• Directions for this task: Set down the entries exactly as they appear, apart from the images, which stay out.

++++ Data shown ++++

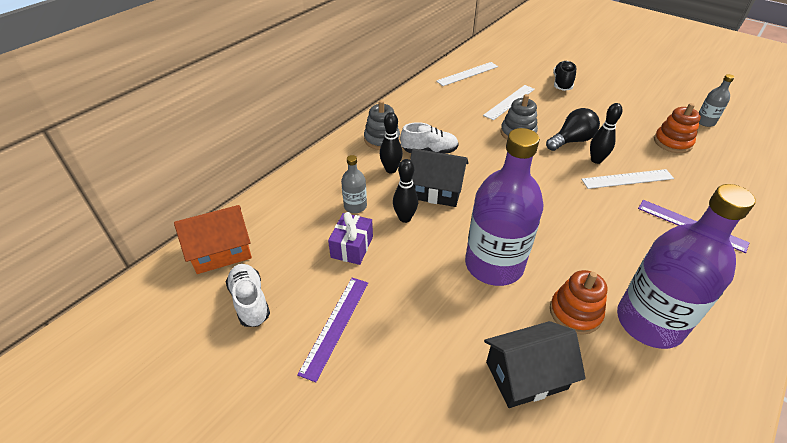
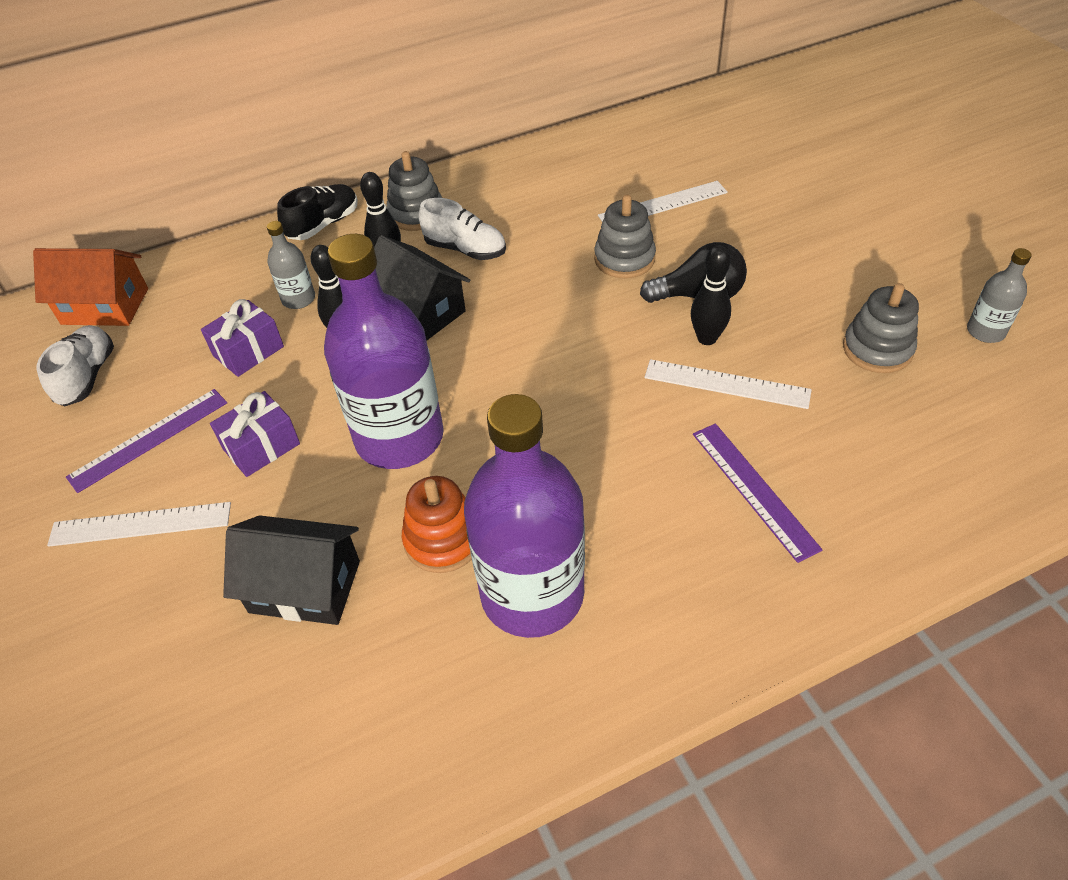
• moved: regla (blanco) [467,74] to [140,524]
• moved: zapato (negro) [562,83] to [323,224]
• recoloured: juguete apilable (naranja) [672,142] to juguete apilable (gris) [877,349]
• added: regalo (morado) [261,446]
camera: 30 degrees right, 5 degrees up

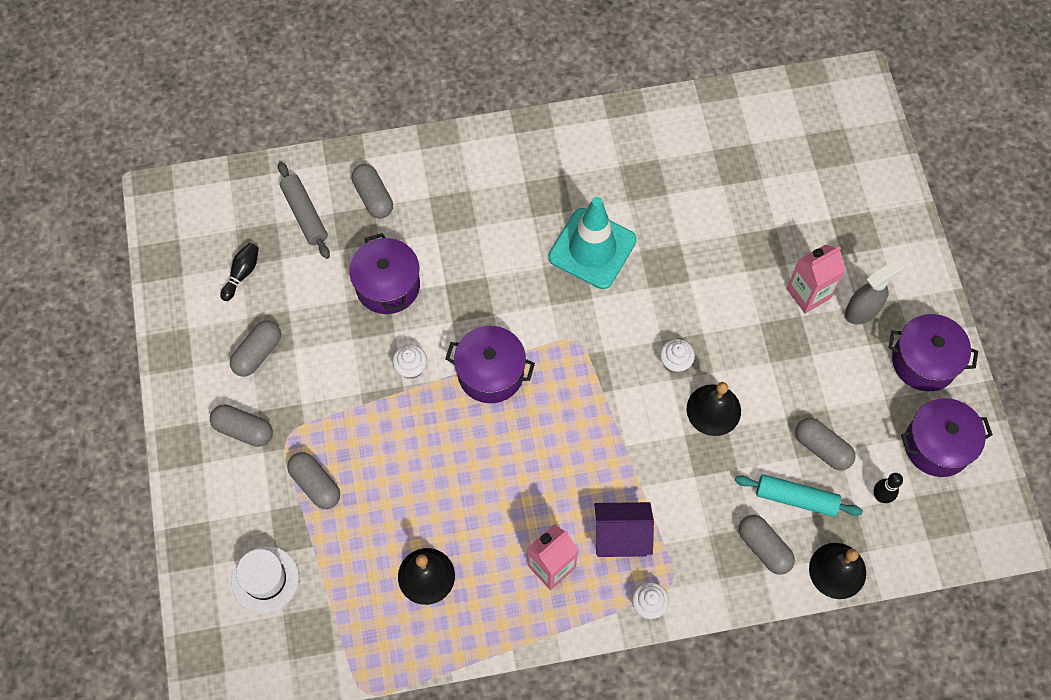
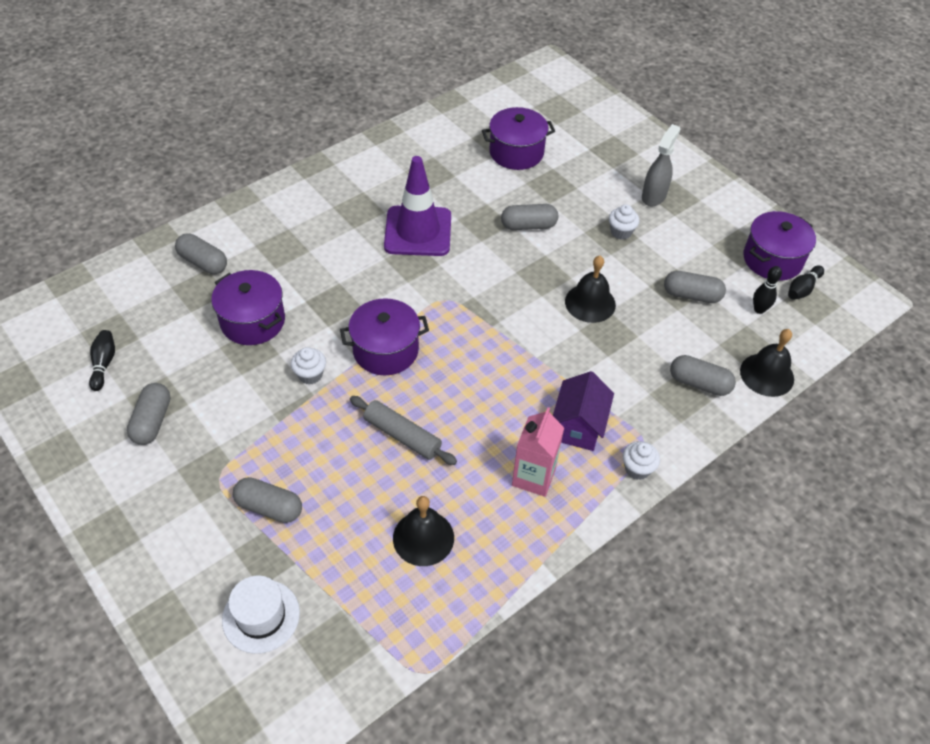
• moved: cápsula (gris) [243,430] to [528,226]
• moved: rodillo (gris) [305,214] to [402,435]
• recoloured: cono de tráfico (turquesa) [592,249] to cono de tráfico (morado) [418,231]
• turned: casa (morado) [621,536] = [578,426] 45 degrees counterclockwise
• moved: magdalena (blanco) [675,362] to [621,232]
• removed: rodillo (turquesa) [796,498]
• removed: cartón de leche (rosa) [808,293]
• moved: olla (morado) [924,361] to [516,152]
• added: bolo (negro) [802,289]
camera: 30 degrees left, 15 degrees down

++++

• Answer box:
• moved: regla (blanco) [467,74] to [140,524]
• moved: zapato (negro) [562,83] to [323,224]
• recoloured: juguete apilable (naranja) [672,142] to juguete apilable (gris) [877,349]
• added: regalo (morado) [261,446]
camera: 30 degrees right, 5 degrees up

• moved: cápsula (gris) [243,430] to [528,226]
• moved: rodillo (gris) [305,214] to [402,435]
• recoloured: cono de tráfico (turquesa) [592,249] to cono de tráfico (morado) [418,231]
• turned: casa (morado) [621,536] = [578,426] 45 degrees counterclockwise
• moved: magdalena (blanco) [675,362] to [621,232]
• removed: rodillo (turquesa) [796,498]
• removed: cartón de leche (rosa) [808,293]
• moved: olla (morado) [924,361] to [516,152]
• added: bolo (negro) [802,289]
camera: 30 degrees left, 15 degrees down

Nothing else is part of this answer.